Task brief:
For the entries that follow, restate word for word the line containing "none -> turquoise nut <194, 155, 30, 31>", the line containing "none -> turquoise plate <469, 153, 70, 62>", and every line that lies between them.

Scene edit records
================

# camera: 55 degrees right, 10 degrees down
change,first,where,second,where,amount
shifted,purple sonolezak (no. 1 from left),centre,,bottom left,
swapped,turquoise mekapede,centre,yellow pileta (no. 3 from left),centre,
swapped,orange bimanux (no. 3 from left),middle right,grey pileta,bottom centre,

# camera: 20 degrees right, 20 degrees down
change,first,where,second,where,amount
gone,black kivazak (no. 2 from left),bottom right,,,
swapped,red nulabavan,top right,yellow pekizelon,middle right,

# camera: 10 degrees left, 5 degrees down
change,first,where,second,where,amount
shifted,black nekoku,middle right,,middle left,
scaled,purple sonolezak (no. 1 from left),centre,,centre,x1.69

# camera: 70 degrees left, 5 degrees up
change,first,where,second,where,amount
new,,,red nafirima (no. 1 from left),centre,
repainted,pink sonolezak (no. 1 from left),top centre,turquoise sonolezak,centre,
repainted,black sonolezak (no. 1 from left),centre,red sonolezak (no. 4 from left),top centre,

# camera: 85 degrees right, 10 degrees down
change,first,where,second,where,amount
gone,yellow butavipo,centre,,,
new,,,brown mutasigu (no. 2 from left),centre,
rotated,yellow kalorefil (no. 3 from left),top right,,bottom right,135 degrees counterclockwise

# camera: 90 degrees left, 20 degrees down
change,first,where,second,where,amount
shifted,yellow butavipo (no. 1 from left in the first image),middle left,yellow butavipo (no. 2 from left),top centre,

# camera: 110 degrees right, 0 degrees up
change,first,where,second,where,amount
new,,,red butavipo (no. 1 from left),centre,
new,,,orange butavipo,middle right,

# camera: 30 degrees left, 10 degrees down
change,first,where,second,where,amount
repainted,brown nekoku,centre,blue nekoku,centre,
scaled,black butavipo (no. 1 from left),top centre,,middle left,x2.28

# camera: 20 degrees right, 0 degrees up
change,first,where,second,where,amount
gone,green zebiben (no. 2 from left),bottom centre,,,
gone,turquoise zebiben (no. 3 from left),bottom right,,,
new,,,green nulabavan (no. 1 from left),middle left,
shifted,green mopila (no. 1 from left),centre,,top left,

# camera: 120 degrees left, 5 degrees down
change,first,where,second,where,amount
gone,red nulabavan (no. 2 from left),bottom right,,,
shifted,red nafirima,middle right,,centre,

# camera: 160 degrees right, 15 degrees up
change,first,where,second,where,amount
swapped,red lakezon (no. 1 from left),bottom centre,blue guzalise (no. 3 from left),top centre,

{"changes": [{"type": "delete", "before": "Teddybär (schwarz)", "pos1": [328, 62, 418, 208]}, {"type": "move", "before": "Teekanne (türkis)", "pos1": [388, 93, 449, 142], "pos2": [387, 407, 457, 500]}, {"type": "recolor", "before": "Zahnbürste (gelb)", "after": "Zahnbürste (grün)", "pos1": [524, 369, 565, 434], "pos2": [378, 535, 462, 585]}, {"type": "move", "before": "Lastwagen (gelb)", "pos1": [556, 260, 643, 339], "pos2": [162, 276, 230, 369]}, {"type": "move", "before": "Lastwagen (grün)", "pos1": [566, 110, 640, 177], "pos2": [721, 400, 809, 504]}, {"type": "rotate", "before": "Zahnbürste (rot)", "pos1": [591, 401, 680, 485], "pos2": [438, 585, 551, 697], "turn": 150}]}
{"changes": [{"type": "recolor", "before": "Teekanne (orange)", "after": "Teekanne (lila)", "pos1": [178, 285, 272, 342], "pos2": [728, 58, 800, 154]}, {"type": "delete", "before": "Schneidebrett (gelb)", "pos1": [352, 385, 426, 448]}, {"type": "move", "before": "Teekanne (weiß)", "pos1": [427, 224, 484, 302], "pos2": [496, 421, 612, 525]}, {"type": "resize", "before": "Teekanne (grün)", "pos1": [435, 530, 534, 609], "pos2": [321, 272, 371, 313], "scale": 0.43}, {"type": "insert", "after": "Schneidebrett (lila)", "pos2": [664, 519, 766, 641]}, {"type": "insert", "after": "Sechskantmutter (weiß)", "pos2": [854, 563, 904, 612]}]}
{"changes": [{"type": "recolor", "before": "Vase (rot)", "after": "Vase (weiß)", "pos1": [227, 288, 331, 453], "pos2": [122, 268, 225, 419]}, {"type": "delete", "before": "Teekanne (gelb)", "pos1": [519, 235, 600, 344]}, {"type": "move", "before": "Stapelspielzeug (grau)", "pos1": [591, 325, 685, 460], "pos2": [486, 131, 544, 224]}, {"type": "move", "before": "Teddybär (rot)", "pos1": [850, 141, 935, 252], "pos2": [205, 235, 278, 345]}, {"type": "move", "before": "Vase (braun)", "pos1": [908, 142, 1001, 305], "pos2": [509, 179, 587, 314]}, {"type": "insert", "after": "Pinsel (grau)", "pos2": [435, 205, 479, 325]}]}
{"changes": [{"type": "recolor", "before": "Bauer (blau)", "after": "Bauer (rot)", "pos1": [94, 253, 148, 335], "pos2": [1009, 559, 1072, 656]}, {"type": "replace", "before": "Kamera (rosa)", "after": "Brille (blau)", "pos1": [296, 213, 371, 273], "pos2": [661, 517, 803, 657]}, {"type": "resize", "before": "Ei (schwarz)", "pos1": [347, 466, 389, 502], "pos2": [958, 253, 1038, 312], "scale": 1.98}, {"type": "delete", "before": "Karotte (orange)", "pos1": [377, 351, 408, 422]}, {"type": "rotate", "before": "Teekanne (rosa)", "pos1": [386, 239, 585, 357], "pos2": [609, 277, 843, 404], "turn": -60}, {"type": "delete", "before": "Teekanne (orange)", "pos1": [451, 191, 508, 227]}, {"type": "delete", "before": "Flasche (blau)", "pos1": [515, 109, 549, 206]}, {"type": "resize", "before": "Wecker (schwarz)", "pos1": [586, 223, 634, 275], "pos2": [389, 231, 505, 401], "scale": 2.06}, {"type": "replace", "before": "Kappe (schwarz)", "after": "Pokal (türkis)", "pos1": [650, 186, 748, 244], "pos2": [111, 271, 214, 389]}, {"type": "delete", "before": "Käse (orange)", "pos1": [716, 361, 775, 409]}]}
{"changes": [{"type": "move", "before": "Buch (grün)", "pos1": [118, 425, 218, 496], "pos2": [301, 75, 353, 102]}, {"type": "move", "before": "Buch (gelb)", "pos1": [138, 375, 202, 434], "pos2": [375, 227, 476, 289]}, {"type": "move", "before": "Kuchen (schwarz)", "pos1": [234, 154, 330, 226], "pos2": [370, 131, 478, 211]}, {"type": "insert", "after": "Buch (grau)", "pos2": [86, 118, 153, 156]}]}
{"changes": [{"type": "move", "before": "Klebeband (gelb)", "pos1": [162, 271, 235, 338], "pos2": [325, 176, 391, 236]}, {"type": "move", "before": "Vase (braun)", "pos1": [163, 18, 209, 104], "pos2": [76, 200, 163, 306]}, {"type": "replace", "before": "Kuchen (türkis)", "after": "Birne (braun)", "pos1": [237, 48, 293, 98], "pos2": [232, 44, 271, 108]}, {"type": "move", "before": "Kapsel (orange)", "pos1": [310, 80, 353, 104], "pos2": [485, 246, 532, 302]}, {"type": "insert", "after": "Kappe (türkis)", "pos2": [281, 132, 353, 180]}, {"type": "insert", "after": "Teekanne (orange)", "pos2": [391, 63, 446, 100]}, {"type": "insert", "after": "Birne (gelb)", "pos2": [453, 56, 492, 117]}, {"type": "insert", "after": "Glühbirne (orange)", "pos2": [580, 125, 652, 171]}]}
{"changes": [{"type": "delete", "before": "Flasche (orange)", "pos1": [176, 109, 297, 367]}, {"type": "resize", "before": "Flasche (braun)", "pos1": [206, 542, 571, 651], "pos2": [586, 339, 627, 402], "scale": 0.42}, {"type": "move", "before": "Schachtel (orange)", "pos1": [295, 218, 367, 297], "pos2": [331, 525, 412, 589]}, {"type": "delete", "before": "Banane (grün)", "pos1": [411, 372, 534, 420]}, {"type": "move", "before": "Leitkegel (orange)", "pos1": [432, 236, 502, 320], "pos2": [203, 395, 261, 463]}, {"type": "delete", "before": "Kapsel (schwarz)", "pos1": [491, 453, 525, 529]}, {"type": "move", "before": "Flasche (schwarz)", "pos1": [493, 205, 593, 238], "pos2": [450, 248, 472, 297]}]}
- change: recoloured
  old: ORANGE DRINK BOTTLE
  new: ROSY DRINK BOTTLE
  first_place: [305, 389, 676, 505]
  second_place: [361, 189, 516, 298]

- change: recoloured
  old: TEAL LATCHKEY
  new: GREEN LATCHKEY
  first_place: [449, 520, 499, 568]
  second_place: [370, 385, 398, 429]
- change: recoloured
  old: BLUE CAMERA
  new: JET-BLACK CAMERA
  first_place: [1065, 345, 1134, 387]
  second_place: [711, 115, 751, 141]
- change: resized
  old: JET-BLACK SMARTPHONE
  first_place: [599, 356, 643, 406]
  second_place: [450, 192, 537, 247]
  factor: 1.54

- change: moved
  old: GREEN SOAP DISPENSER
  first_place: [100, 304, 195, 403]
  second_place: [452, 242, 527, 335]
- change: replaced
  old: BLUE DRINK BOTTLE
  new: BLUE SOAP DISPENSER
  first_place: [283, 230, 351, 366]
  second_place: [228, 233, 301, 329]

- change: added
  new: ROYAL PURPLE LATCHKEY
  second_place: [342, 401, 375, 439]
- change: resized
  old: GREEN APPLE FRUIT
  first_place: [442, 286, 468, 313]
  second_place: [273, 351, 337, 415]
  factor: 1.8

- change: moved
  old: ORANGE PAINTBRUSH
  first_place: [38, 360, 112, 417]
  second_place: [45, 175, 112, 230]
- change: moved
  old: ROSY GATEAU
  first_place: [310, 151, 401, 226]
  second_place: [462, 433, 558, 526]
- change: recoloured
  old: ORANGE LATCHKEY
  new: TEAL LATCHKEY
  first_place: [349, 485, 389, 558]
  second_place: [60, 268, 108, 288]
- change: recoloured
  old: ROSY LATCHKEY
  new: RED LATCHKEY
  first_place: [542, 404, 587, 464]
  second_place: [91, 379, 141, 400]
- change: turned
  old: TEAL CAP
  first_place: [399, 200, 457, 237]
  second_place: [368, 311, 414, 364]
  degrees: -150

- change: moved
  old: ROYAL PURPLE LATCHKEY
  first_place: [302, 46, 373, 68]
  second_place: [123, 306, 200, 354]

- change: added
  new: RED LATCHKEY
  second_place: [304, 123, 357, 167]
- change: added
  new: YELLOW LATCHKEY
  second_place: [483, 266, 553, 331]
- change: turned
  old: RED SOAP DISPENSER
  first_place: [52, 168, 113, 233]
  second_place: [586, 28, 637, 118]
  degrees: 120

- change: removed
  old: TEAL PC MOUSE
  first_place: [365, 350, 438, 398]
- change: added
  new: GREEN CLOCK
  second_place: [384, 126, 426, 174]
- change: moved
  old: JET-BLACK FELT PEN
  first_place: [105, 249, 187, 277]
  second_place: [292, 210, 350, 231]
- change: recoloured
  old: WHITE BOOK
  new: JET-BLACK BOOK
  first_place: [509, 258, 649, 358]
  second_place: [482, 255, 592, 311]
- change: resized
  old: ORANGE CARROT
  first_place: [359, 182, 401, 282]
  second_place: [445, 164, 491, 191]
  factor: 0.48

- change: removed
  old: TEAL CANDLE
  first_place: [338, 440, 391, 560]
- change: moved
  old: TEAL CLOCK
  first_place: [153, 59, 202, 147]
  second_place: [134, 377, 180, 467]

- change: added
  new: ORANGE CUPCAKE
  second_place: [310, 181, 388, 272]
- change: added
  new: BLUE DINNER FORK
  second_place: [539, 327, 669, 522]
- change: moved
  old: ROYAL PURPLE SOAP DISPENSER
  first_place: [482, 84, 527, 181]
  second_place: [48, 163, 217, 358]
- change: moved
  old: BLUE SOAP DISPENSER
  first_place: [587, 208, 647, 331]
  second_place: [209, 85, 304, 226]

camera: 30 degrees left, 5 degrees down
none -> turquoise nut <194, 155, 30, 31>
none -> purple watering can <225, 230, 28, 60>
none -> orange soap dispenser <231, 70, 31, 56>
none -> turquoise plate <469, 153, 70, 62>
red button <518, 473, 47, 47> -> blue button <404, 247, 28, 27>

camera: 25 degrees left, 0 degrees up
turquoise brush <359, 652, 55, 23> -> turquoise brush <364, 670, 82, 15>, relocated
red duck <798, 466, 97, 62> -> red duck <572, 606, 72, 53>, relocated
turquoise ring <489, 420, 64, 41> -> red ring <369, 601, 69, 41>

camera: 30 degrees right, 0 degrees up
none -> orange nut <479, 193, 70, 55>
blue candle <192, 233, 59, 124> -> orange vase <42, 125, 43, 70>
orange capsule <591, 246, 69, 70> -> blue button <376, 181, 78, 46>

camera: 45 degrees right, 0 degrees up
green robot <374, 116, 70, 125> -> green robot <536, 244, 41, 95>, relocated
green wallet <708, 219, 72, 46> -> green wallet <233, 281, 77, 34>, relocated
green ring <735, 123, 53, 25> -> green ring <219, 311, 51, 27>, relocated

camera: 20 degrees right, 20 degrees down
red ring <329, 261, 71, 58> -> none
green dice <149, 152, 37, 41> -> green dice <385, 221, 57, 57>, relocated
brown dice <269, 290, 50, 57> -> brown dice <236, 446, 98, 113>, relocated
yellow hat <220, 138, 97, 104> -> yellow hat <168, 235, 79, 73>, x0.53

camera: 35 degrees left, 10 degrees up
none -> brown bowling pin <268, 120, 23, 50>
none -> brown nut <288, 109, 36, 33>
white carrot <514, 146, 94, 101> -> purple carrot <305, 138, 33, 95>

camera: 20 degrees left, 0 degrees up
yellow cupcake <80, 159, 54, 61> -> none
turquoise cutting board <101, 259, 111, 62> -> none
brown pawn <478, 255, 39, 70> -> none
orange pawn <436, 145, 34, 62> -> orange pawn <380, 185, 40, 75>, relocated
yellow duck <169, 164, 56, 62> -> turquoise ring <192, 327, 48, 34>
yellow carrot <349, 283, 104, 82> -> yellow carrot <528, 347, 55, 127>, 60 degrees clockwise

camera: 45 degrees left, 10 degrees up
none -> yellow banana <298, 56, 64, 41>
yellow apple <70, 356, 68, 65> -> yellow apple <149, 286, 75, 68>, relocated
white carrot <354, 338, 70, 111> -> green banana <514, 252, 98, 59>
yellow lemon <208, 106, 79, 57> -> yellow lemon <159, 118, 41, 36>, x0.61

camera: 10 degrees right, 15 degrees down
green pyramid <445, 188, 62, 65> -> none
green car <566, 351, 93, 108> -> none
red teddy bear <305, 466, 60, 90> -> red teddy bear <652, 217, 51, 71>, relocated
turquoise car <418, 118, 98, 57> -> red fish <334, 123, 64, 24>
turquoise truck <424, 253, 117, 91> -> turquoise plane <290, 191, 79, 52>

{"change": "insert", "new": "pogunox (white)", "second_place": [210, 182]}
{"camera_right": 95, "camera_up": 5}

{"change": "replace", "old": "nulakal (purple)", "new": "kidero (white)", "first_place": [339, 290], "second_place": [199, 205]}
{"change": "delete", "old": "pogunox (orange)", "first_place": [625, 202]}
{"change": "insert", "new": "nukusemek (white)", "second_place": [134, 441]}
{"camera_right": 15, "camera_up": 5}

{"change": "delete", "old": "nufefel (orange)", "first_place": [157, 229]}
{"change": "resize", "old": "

================

Response:
none -> turquoise nut <194, 155, 30, 31>
none -> purple watering can <225, 230, 28, 60>
none -> orange soap dispenser <231, 70, 31, 56>
none -> turquoise plate <469, 153, 70, 62>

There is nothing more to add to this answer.